(Itemized modification records)

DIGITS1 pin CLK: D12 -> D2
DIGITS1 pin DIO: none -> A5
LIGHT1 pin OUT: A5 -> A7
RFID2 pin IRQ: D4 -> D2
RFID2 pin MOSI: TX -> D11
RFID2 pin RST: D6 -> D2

PROBLEM:
Word for word, give back all the lines above.

ANSWER TO THIS PROBLEM:
DIGITS1 pin CLK: D12 -> D2
DIGITS1 pin DIO: none -> A5
LIGHT1 pin OUT: A5 -> A7
RFID2 pin IRQ: D4 -> D2
RFID2 pin MOSI: TX -> D11
RFID2 pin RST: D6 -> D2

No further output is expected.